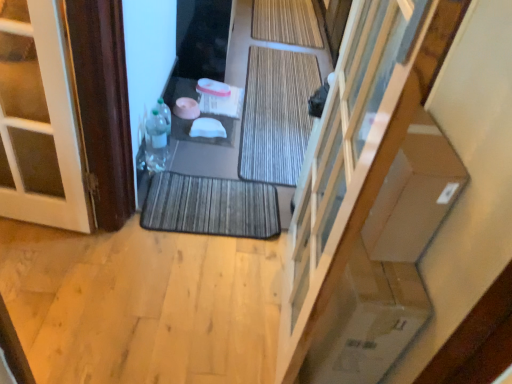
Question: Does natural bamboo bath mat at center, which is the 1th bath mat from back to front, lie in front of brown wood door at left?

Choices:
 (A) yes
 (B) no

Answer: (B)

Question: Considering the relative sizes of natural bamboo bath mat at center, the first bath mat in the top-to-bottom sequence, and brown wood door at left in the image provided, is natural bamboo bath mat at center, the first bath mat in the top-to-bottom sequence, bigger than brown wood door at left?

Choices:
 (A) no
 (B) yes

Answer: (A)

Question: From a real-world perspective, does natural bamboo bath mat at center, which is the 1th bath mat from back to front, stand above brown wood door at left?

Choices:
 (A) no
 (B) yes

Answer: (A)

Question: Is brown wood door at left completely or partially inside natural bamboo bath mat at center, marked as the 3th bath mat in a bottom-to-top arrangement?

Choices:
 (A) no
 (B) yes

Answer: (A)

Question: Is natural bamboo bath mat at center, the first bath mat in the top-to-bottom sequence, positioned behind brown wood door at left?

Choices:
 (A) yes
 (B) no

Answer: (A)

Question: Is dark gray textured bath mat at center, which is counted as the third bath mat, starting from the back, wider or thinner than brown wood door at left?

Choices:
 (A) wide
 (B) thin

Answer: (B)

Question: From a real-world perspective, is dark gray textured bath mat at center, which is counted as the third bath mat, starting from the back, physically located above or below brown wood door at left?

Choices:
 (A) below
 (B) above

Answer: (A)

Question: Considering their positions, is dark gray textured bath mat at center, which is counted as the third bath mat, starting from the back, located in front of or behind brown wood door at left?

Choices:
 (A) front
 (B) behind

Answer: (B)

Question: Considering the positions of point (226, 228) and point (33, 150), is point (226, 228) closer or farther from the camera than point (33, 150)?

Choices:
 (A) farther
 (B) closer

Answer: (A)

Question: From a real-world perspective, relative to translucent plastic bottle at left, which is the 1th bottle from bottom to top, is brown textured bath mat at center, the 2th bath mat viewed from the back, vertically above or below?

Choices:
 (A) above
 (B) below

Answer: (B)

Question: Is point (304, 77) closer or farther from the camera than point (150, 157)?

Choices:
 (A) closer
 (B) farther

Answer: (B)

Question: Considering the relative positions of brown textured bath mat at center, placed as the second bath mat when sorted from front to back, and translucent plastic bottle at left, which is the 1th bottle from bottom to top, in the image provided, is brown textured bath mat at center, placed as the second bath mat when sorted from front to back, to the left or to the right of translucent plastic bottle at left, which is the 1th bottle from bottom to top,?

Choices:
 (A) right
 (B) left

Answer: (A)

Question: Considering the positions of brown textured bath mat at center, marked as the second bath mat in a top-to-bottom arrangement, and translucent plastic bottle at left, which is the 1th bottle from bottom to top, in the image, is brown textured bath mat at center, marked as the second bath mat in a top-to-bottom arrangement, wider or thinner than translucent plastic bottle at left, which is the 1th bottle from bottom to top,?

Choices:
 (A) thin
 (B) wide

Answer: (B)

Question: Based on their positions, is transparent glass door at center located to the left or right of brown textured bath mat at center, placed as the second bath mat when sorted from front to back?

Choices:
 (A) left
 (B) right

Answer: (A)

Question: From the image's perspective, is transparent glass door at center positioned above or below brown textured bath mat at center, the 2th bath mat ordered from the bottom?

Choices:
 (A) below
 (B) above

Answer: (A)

---

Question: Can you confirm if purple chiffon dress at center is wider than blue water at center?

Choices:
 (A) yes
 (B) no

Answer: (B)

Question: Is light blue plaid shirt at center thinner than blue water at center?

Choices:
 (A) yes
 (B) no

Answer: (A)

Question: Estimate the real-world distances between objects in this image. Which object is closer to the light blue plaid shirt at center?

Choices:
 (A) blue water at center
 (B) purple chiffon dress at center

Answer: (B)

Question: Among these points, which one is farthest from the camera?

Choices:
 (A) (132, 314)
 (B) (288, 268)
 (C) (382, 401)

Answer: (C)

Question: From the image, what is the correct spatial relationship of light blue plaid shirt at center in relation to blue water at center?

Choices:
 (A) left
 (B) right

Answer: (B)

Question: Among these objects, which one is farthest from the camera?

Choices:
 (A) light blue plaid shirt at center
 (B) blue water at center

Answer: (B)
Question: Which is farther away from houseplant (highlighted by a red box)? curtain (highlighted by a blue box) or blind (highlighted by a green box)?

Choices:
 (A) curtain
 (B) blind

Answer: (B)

---

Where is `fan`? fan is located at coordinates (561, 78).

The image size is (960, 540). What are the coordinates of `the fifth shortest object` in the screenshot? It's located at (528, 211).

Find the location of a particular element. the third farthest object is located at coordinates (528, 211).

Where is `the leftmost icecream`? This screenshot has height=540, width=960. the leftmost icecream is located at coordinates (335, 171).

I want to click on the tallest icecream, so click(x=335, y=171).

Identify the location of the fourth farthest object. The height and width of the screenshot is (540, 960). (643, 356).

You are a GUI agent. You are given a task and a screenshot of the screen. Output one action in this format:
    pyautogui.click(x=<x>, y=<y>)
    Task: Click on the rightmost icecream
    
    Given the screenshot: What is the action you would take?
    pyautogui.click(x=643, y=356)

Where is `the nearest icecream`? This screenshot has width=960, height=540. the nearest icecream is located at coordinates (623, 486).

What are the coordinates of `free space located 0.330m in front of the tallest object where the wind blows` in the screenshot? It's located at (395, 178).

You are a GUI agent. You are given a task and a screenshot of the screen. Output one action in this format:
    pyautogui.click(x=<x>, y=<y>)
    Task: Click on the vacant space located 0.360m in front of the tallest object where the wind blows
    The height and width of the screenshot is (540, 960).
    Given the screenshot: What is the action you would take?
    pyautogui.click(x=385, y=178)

---

EXERCISE DESCRIPTION:
Turn the lines starting at the one containing "The image size" and ending at the one containing "at (395, 178)." into a JSON list of strings, with one string per line and blank lines left out.

ANSWER FOR THE TASK:
[
  "The image size is (960, 540). What are the coordinates of `the fifth shortest object` in the screenshot? It's located at (528, 211).",
  "Find the location of a particular element. the third farthest object is located at coordinates (528, 211).",
  "Where is `the leftmost icecream`? This screenshot has height=540, width=960. the leftmost icecream is located at coordinates (335, 171).",
  "I want to click on the tallest icecream, so click(x=335, y=171).",
  "Identify the location of the fourth farthest object. The height and width of the screenshot is (540, 960). (643, 356).",
  "You are a GUI agent. You are given a task and a screenshot of the screen. Output one action in this format:",
  "    pyautogui.click(x=<x>, y=<y>)",
  "    Task: Click on the rightmost icecream",
  "    Given the screenshot: What is the action you would take?",
  "    pyautogui.click(x=643, y=356)",
  "Where is `the nearest icecream`? This screenshot has width=960, height=540. the nearest icecream is located at coordinates (623, 486).",
  "What are the coordinates of `free space located 0.330m in front of the tallest object where the wind blows` in the screenshot? It's located at (395, 178)."
]